● Input for this task
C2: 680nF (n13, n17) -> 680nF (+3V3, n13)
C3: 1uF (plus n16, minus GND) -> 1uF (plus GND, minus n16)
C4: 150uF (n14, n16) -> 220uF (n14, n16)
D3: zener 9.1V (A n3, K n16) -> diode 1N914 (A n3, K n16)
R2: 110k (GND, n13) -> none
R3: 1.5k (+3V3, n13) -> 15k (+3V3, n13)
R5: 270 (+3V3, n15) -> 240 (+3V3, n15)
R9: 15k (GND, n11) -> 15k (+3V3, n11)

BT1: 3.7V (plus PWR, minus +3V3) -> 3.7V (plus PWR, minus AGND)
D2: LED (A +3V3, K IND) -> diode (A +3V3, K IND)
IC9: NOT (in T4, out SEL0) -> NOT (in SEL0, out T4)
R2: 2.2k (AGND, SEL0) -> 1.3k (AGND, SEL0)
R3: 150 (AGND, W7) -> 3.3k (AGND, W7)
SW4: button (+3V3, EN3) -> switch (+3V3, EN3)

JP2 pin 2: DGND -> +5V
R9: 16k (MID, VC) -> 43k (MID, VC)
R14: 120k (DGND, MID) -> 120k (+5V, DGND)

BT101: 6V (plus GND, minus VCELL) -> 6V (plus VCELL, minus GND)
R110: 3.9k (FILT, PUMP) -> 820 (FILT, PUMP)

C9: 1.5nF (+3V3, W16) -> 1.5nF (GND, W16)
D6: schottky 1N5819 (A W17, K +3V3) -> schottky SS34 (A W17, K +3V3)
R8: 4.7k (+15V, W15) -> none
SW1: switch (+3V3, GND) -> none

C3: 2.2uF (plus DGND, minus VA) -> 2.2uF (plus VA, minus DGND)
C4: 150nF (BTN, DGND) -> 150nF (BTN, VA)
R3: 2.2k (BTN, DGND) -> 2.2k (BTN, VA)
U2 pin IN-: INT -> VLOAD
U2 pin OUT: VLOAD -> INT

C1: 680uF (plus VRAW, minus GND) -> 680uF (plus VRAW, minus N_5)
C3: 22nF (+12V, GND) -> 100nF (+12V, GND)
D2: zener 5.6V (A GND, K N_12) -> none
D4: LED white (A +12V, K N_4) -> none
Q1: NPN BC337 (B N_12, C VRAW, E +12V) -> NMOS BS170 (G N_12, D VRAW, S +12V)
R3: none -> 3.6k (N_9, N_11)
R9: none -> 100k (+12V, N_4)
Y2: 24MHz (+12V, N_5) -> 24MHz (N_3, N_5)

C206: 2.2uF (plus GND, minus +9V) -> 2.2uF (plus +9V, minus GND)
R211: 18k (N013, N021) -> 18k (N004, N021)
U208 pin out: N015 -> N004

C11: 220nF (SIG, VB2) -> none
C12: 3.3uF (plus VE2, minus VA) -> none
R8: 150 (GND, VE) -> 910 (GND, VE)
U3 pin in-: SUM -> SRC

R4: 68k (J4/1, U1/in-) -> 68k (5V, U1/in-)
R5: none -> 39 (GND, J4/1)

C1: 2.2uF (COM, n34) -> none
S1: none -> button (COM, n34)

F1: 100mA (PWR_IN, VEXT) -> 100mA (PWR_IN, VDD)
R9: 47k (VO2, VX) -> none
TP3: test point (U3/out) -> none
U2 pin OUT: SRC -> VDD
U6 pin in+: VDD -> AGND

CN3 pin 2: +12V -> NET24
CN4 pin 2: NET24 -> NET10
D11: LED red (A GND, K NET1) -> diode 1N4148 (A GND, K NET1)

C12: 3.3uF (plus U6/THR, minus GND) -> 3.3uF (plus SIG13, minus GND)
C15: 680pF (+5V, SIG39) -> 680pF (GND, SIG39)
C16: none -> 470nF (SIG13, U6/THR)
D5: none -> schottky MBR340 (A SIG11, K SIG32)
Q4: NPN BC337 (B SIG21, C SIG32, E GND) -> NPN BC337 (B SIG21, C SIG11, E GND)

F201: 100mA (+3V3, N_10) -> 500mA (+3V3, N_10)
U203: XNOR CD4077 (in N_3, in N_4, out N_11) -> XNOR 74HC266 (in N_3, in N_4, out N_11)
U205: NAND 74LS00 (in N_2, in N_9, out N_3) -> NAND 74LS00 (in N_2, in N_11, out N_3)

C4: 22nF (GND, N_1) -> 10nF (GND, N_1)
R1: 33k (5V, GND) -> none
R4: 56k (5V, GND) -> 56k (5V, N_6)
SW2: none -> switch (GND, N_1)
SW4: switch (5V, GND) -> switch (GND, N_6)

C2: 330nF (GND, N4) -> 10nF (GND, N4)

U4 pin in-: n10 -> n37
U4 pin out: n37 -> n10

● The problem
Repeat the material word for word, with no line missing.

● Result for this task
C2: 680nF (n13, n17) -> 680nF (+3V3, n13)
C3: 1uF (plus n16, minus GND) -> 1uF (plus GND, minus n16)
C4: 150uF (n14, n16) -> 220uF (n14, n16)
D3: zener 9.1V (A n3, K n16) -> diode 1N914 (A n3, K n16)
R2: 110k (GND, n13) -> none
R3: 1.5k (+3V3, n13) -> 15k (+3V3, n13)
R5: 270 (+3V3, n15) -> 240 (+3V3, n15)
R9: 15k (GND, n11) -> 15k (+3V3, n11)

BT1: 3.7V (plus PWR, minus +3V3) -> 3.7V (plus PWR, minus AGND)
D2: LED (A +3V3, K IND) -> diode (A +3V3, K IND)
IC9: NOT (in T4, out SEL0) -> NOT (in SEL0, out T4)
R2: 2.2k (AGND, SEL0) -> 1.3k (AGND, SEL0)
R3: 150 (AGND, W7) -> 3.3k (AGND, W7)
SW4: button (+3V3, EN3) -> switch (+3V3, EN3)

JP2 pin 2: DGND -> +5V
R9: 16k (MID, VC) -> 43k (MID, VC)
R14: 120k (DGND, MID) -> 120k (+5V, DGND)

BT101: 6V (plus GND, minus VCELL) -> 6V (plus VCELL, minus GND)
R110: 3.9k (FILT, PUMP) -> 820 (FILT, PUMP)

C9: 1.5nF (+3V3, W16) -> 1.5nF (GND, W16)
D6: schottky 1N5819 (A W17, K +3V3) -> schottky SS34 (A W17, K +3V3)
R8: 4.7k (+15V, W15) -> none
SW1: switch (+3V3, GND) -> none

C3: 2.2uF (plus DGND, minus VA) -> 2.2uF (plus VA, minus DGND)
C4: 150nF (BTN, DGND) -> 150nF (BTN, VA)
R3: 2.2k (BTN, DGND) -> 2.2k (BTN, VA)
U2 pin IN-: INT -> VLOAD
U2 pin OUT: VLOAD -> INT

C1: 680uF (plus VRAW, minus GND) -> 680uF (plus VRAW, minus N_5)
C3: 22nF (+12V, GND) -> 100nF (+12V, GND)
D2: zener 5.6V (A GND, K N_12) -> none
D4: LED white (A +12V, K N_4) -> none
Q1: NPN BC337 (B N_12, C VRAW, E +12V) -> NMOS BS170 (G N_12, D VRAW, S +12V)
R3: none -> 3.6k (N_9, N_11)
R9: none -> 100k (+12V, N_4)
Y2: 24MHz (+12V, N_5) -> 24MHz (N_3, N_5)

C206: 2.2uF (plus GND, minus +9V) -> 2.2uF (plus +9V, minus GND)
R211: 18k (N013, N021) -> 18k (N004, N021)
U208 pin out: N015 -> N004

C11: 220nF (SIG, VB2) -> none
C12: 3.3uF (plus VE2, minus VA) -> none
R8: 150 (GND, VE) -> 910 (GND, VE)
U3 pin in-: SUM -> SRC

R4: 68k (J4/1, U1/in-) -> 68k (5V, U1/in-)
R5: none -> 39 (GND, J4/1)

C1: 2.2uF (COM, n34) -> none
S1: none -> button (COM, n34)

F1: 100mA (PWR_IN, VEXT) -> 100mA (PWR_IN, VDD)
R9: 47k (VO2, VX) -> none
TP3: test point (U3/out) -> none
U2 pin OUT: SRC -> VDD
U6 pin in+: VDD -> AGND

CN3 pin 2: +12V -> NET24
CN4 pin 2: NET24 -> NET10
D11: LED red (A GND, K NET1) -> diode 1N4148 (A GND, K NET1)

C12: 3.3uF (plus U6/THR, minus GND) -> 3.3uF (plus SIG13, minus GND)
C15: 680pF (+5V, SIG39) -> 680pF (GND, SIG39)
C16: none -> 470nF (SIG13, U6/THR)
D5: none -> schottky MBR340 (A SIG11, K SIG32)
Q4: NPN BC337 (B SIG21, C SIG32, E GND) -> NPN BC337 (B SIG21, C SIG11, E GND)

F201: 100mA (+3V3, N_10) -> 500mA (+3V3, N_10)
U203: XNOR CD4077 (in N_3, in N_4, out N_11) -> XNOR 74HC266 (in N_3, in N_4, out N_11)
U205: NAND 74LS00 (in N_2, in N_9, out N_3) -> NAND 74LS00 (in N_2, in N_11, out N_3)

C4: 22nF (GND, N_1) -> 10nF (GND, N_1)
R1: 33k (5V, GND) -> none
R4: 56k (5V, GND) -> 56k (5V, N_6)
SW2: none -> switch (GND, N_1)
SW4: switch (5V, GND) -> switch (GND, N_6)

C2: 330nF (GND, N4) -> 10nF (GND, N4)

U4 pin in-: n10 -> n37
U4 pin out: n37 -> n10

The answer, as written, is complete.